**Exercise brief:** Copy each item below word for word, leaving every line unchanged.

**** Data supplied

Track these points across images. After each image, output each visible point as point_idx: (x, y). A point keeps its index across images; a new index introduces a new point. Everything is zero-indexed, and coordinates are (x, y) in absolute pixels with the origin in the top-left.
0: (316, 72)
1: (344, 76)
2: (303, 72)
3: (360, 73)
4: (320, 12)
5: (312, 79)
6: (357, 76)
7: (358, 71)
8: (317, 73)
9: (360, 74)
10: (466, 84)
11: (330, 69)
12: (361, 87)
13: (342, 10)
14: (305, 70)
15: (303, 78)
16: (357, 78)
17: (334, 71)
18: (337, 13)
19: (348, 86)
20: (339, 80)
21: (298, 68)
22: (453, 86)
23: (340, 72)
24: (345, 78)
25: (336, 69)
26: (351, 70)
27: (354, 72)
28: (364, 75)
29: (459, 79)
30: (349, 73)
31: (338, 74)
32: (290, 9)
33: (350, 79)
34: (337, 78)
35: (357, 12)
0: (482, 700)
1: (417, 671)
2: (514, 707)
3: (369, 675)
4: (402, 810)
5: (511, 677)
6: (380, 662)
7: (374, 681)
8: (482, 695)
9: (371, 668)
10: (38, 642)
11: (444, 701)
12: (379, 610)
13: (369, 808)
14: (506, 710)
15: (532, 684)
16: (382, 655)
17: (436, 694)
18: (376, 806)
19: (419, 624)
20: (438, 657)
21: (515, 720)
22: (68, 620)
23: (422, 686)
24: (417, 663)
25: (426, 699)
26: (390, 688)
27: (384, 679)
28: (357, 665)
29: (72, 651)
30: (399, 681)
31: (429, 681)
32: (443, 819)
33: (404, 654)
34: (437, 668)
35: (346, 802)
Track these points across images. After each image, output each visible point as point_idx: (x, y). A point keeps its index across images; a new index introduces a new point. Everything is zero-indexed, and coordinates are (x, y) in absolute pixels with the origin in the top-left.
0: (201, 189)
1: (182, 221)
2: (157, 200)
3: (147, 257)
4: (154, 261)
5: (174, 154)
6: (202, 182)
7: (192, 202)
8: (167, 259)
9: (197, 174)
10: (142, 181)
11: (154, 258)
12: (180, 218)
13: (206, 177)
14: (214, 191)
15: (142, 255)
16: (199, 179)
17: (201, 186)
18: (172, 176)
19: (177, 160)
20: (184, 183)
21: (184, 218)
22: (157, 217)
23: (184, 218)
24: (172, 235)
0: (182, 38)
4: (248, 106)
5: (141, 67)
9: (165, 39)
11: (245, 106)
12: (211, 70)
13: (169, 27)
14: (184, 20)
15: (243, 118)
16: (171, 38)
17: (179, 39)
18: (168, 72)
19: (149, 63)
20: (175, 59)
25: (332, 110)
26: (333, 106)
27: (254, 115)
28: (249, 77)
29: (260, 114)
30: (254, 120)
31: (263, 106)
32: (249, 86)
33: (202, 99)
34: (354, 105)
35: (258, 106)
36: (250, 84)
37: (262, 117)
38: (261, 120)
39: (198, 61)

********

**Complete response:**
Track these points across images. After each image, output each visible point as point_idx: (x, y). A point keeps its index across images; a new index introduces a new point. Everything is zero-indexed, and coordinates are (x, y) in absolute pixels with the origin in the top-left.
0: (316, 72)
1: (344, 76)
2: (303, 72)
3: (360, 73)
4: (320, 12)
5: (312, 79)
6: (357, 76)
7: (358, 71)
8: (317, 73)
9: (360, 74)
10: (466, 84)
11: (330, 69)
12: (361, 87)
13: (342, 10)
14: (305, 70)
15: (303, 78)
16: (357, 78)
17: (334, 71)
18: (337, 13)
19: (348, 86)
20: (339, 80)
21: (298, 68)
22: (453, 86)
23: (340, 72)
24: (345, 78)
25: (336, 69)
26: (351, 70)
27: (354, 72)
28: (364, 75)
29: (459, 79)
30: (349, 73)
31: (338, 74)
32: (290, 9)
33: (350, 79)
34: (337, 78)
35: (357, 12)
0: (482, 700)
1: (417, 671)
2: (514, 707)
3: (369, 675)
4: (402, 810)
5: (511, 677)
6: (380, 662)
7: (374, 681)
8: (482, 695)
9: (371, 668)
10: (38, 642)
11: (444, 701)
12: (379, 610)
13: (369, 808)
14: (506, 710)
15: (532, 684)
16: (382, 655)
17: (436, 694)
18: (376, 806)
19: (419, 624)
20: (438, 657)
21: (515, 720)
22: (68, 620)
23: (422, 686)
24: (417, 663)
25: (426, 699)
26: (390, 688)
27: (384, 679)
28: (357, 665)
29: (72, 651)
30: (399, 681)
31: (429, 681)
32: (443, 819)
33: (404, 654)
34: (437, 668)
35: (346, 802)
Track these points across images. After each image, output each visible point as point_idx: (x, y). A point keeps its index across images; a new index introduces a new point. Everything is zero-indexed, and coordinates are (x, y) in absolute pixels with the origin in the top-left.
0: (201, 189)
1: (182, 221)
2: (157, 200)
3: (147, 257)
4: (154, 261)
5: (174, 154)
6: (202, 182)
7: (192, 202)
8: (167, 259)
9: (197, 174)
10: (142, 181)
11: (154, 258)
12: (180, 218)
13: (206, 177)
14: (214, 191)
15: (142, 255)
16: (199, 179)
17: (201, 186)
18: (172, 176)
19: (177, 160)
20: (184, 183)
21: (184, 218)
22: (157, 217)
23: (184, 218)
24: (172, 235)
0: (182, 38)
4: (248, 106)
5: (141, 67)
9: (165, 39)
11: (245, 106)
12: (211, 70)
13: (169, 27)
14: (184, 20)
15: (243, 118)
16: (171, 38)
17: (179, 39)
18: (168, 72)
19: (149, 63)
20: (175, 59)
25: (332, 110)
26: (333, 106)
27: (254, 115)
28: (249, 77)
29: (260, 114)
30: (254, 120)
31: (263, 106)
32: (249, 86)
33: (202, 99)
34: (354, 105)
35: (258, 106)
36: (250, 84)
37: (262, 117)
38: (261, 120)
39: (198, 61)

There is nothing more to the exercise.